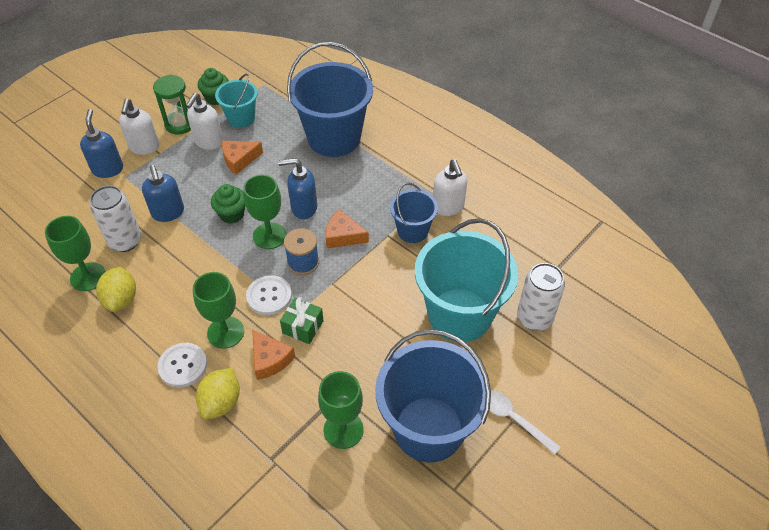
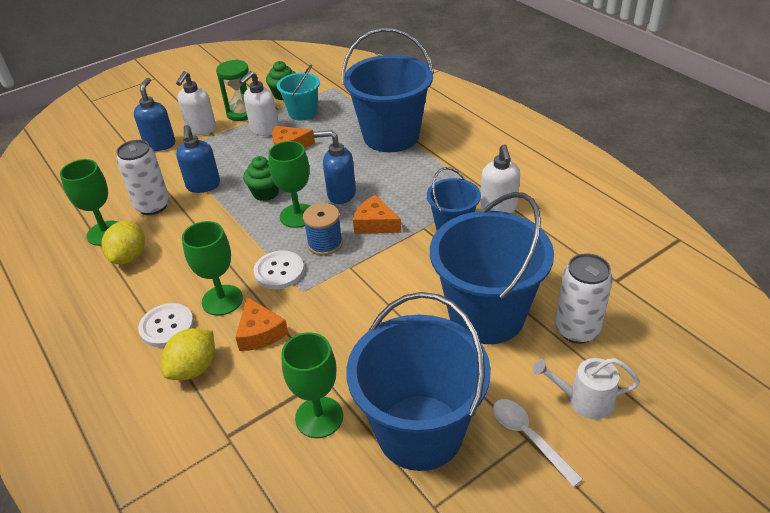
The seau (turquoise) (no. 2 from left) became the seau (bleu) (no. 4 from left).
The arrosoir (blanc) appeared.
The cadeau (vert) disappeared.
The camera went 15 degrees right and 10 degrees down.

Exercise directions => Return the material above verbatim. Pictures are to be excluded.

Finished exercise =>
The seau (turquoise) (no. 2 from left) became the seau (bleu) (no. 4 from left).
The arrosoir (blanc) appeared.
The cadeau (vert) disappeared.
The camera went 15 degrees right and 10 degrees down.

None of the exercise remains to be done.